> Task brief:
The lines from the one containing "R213: 11k (GND, W4) -> none" through the last one in the data: please copy those exactly, and only those, without the pictures.

(Saved data entries)

+++

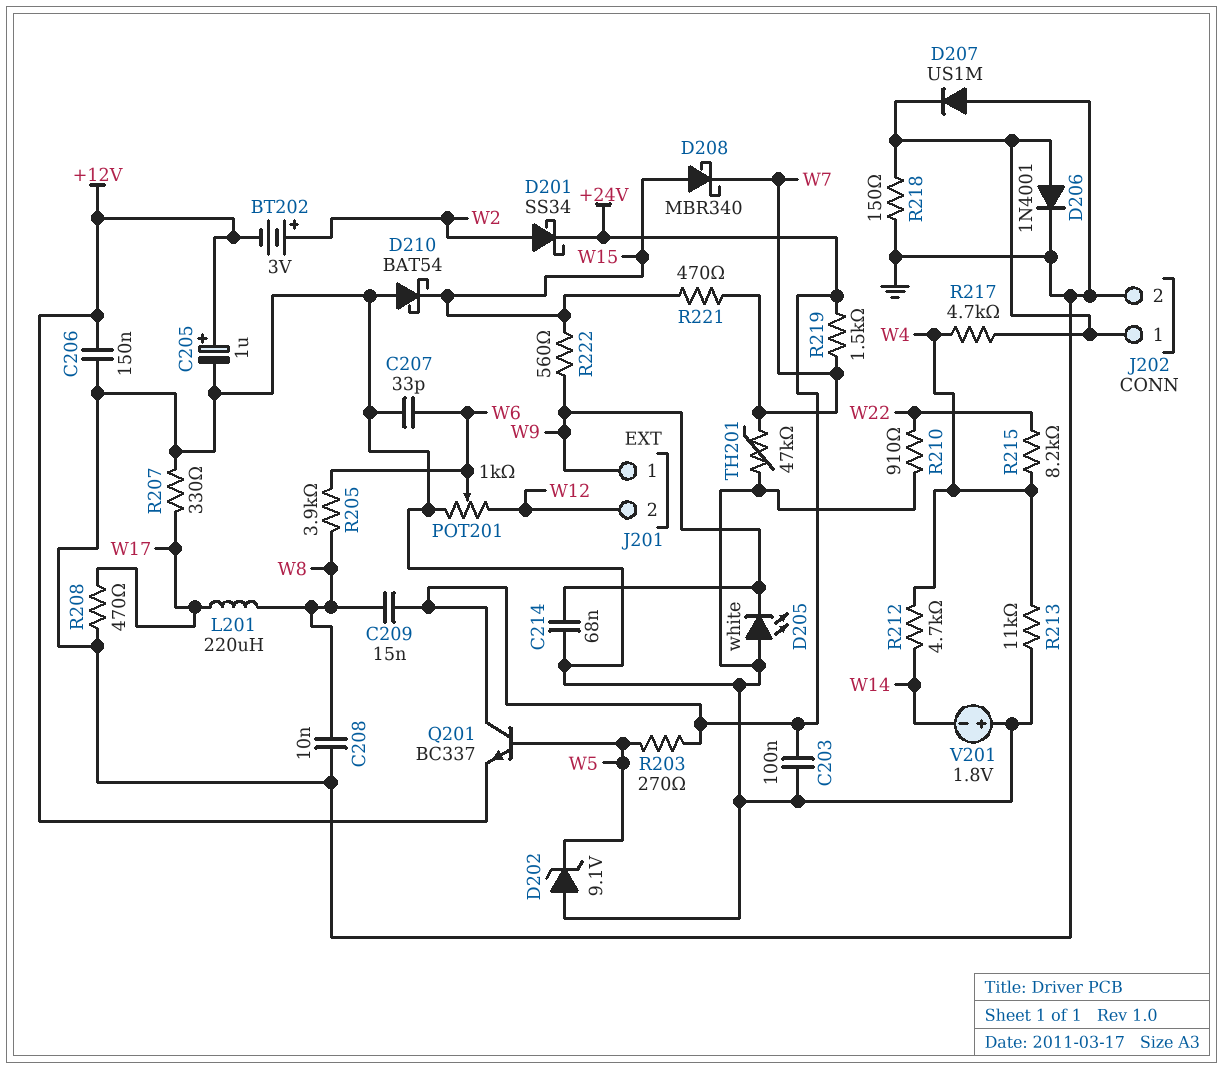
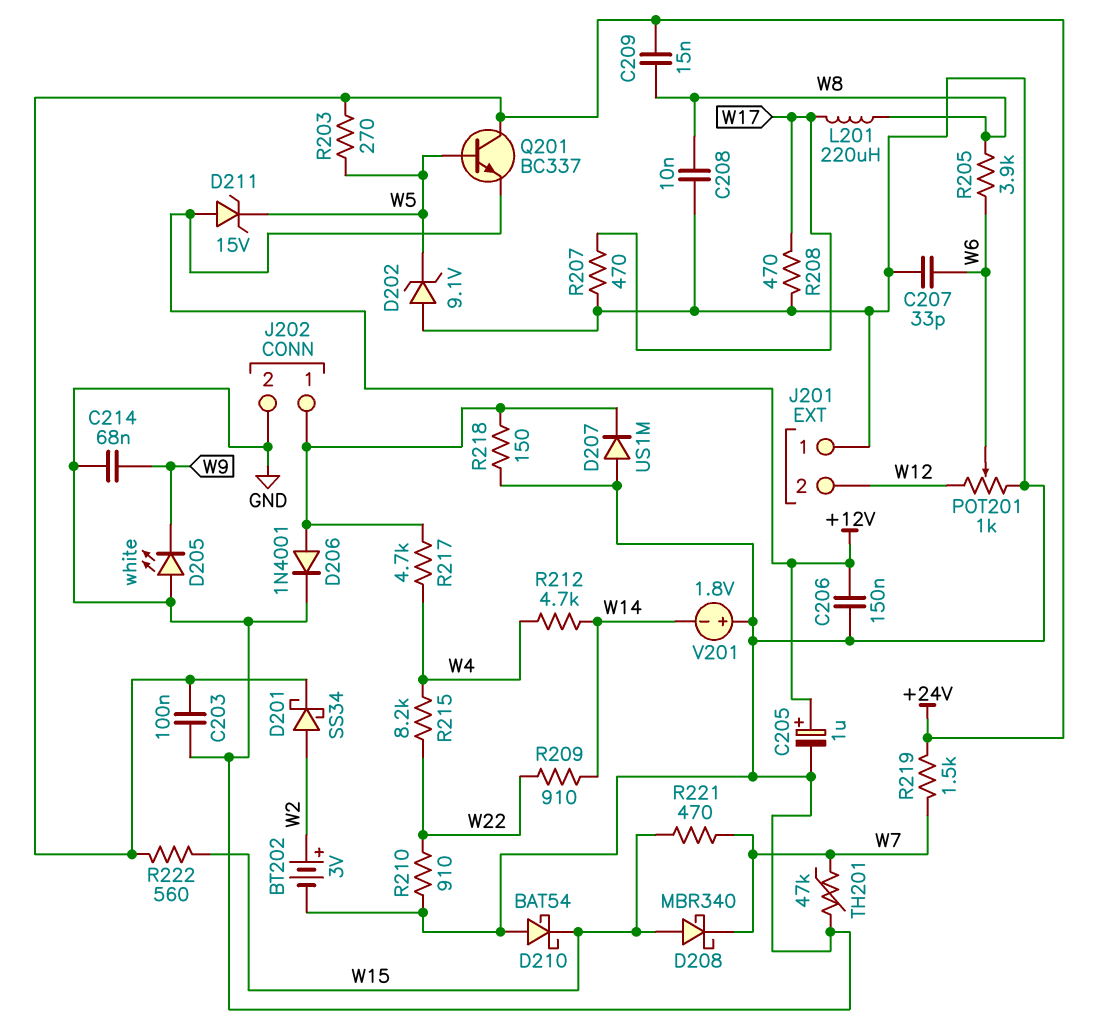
BT202: 3V (plus W2, minus +12V) -> 3V (plus W2, minus GND)
D211: none -> zener 15V (A +12V, K W5)
J201 pin 1: W9 -> GND
R207: 330 (GND, W17) -> 470 (GND, W17)
R209: none -> 910 (W14, W22)
R213: 11k (GND, W4) -> none
R222: 560 (W9, W15) -> 560 (+24V, W15)

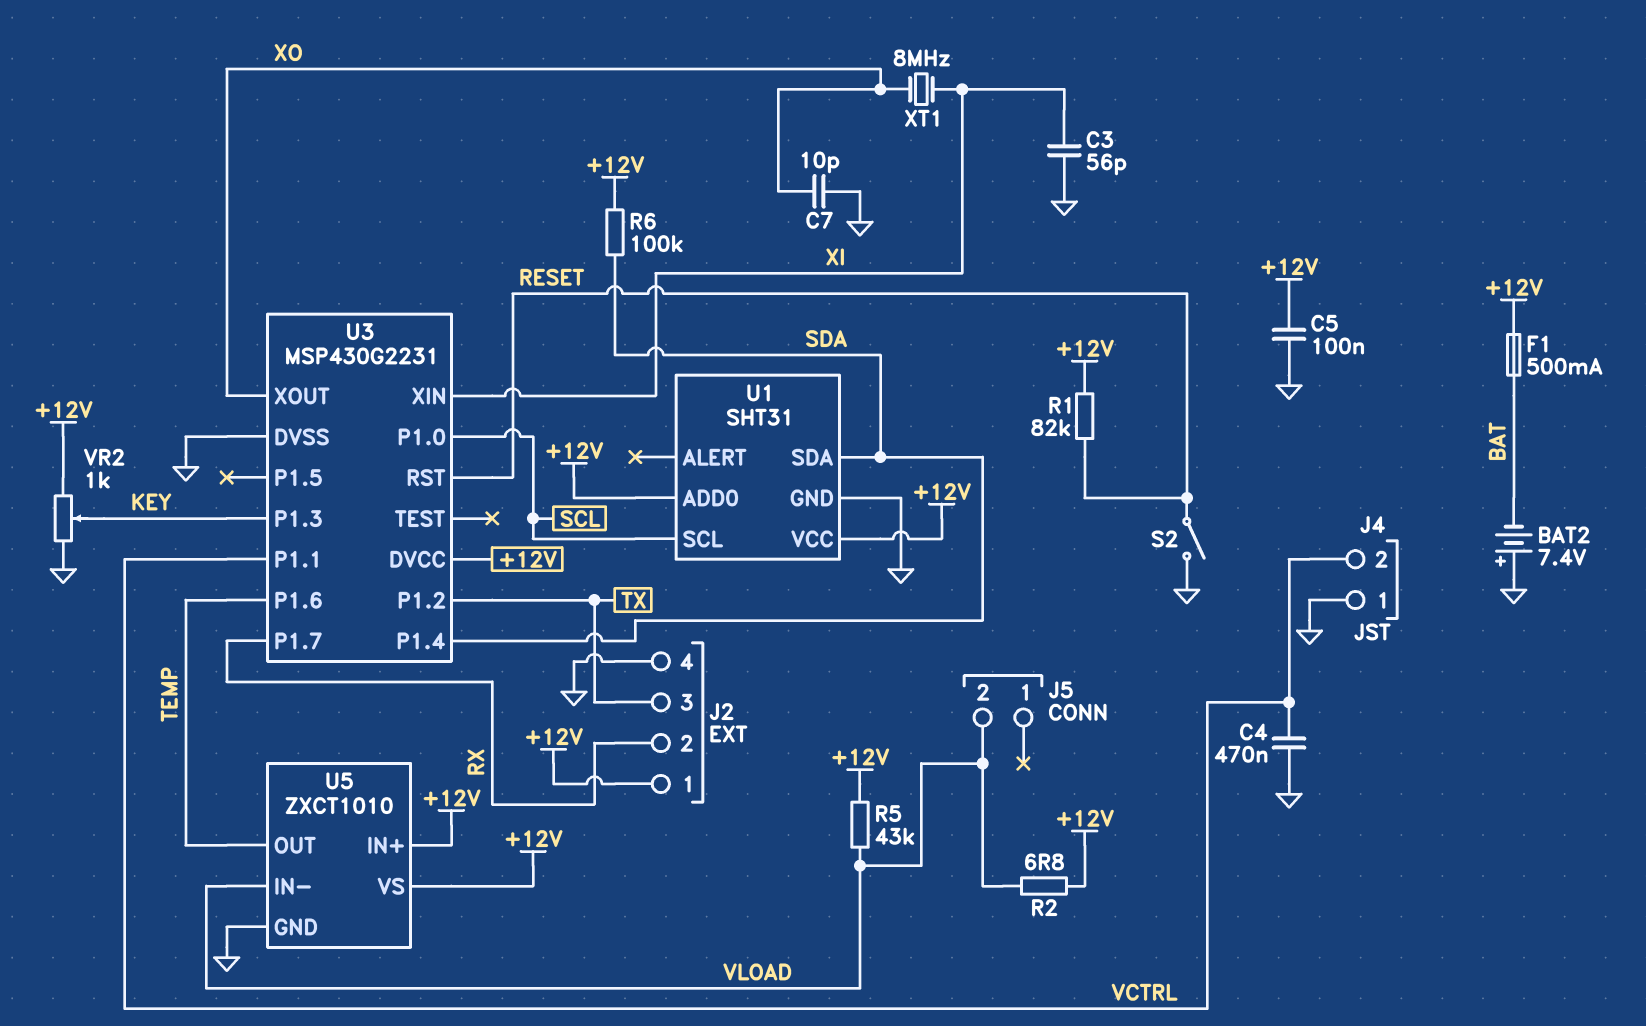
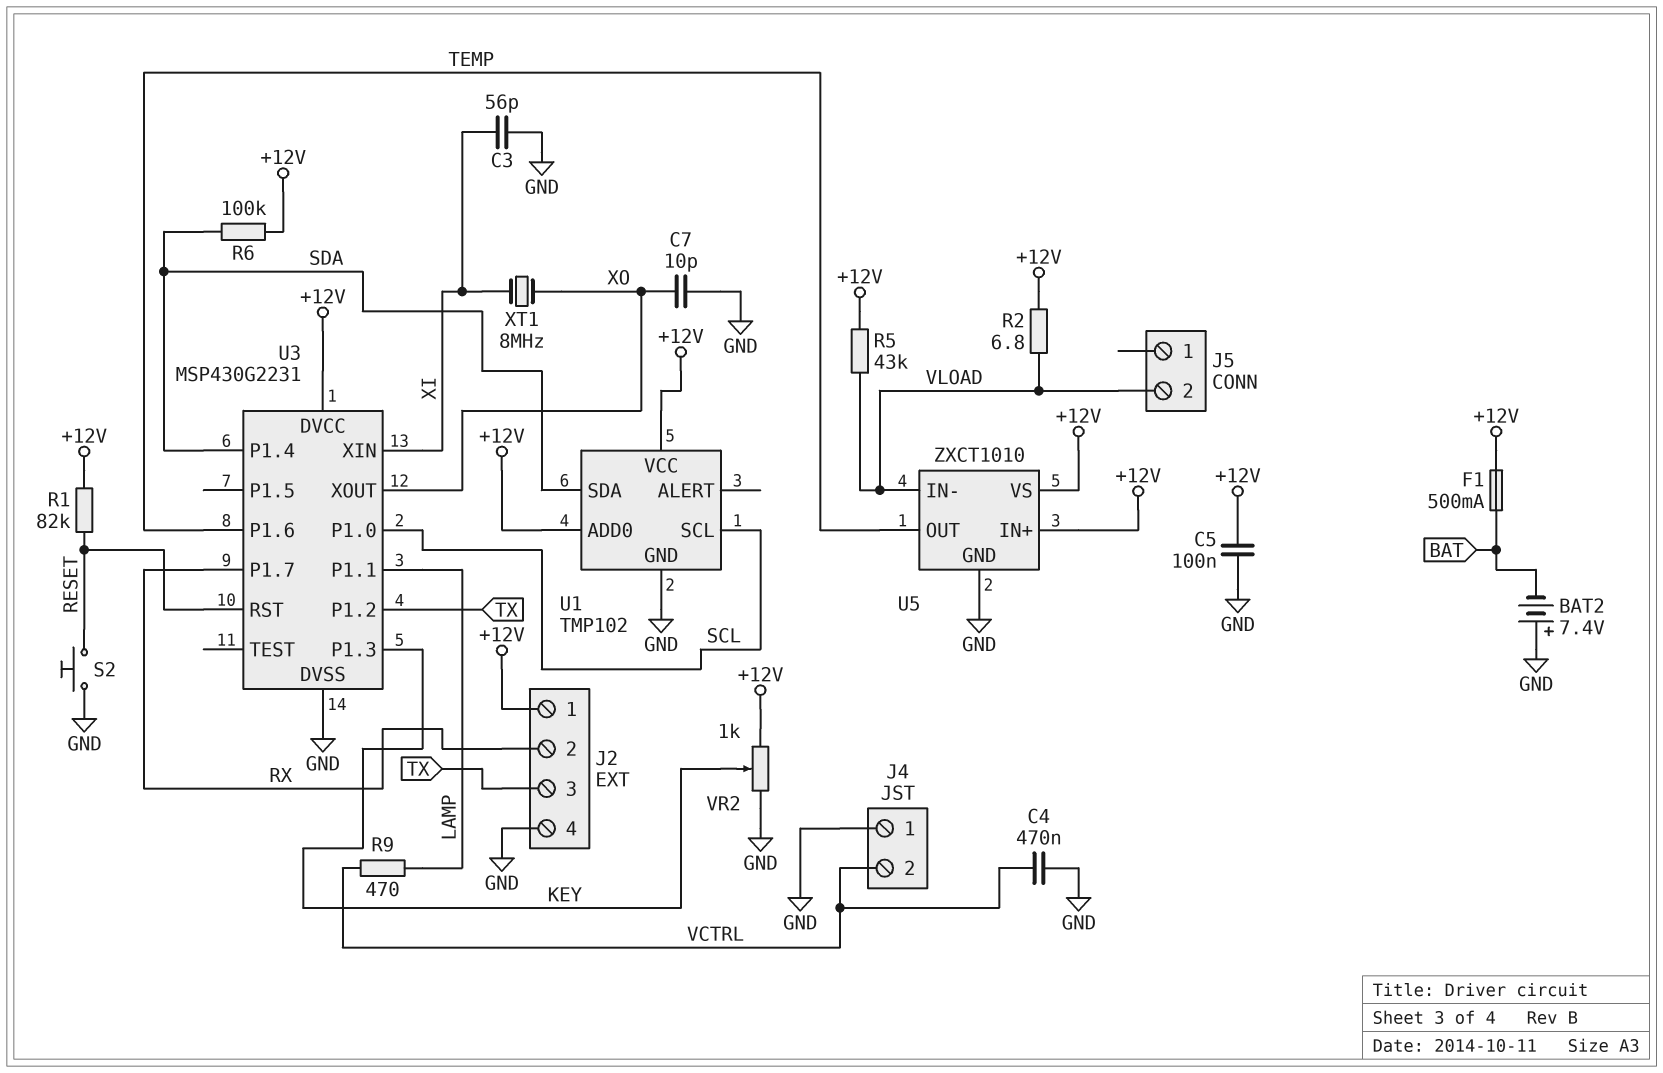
R9: none -> 470 (LAMP, VCTRL)
S2: switch (GND, RESET) -> button (GND, RESET)
U1: SHT31 -> TMP102
U3 pin P1.1: VCTRL -> LAMP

+++

> Response area:
R213: 11k (GND, W4) -> none
R222: 560 (W9, W15) -> 560 (+24V, W15)

R9: none -> 470 (LAMP, VCTRL)
S2: switch (GND, RESET) -> button (GND, RESET)
U1: SHT31 -> TMP102
U3 pin P1.1: VCTRL -> LAMP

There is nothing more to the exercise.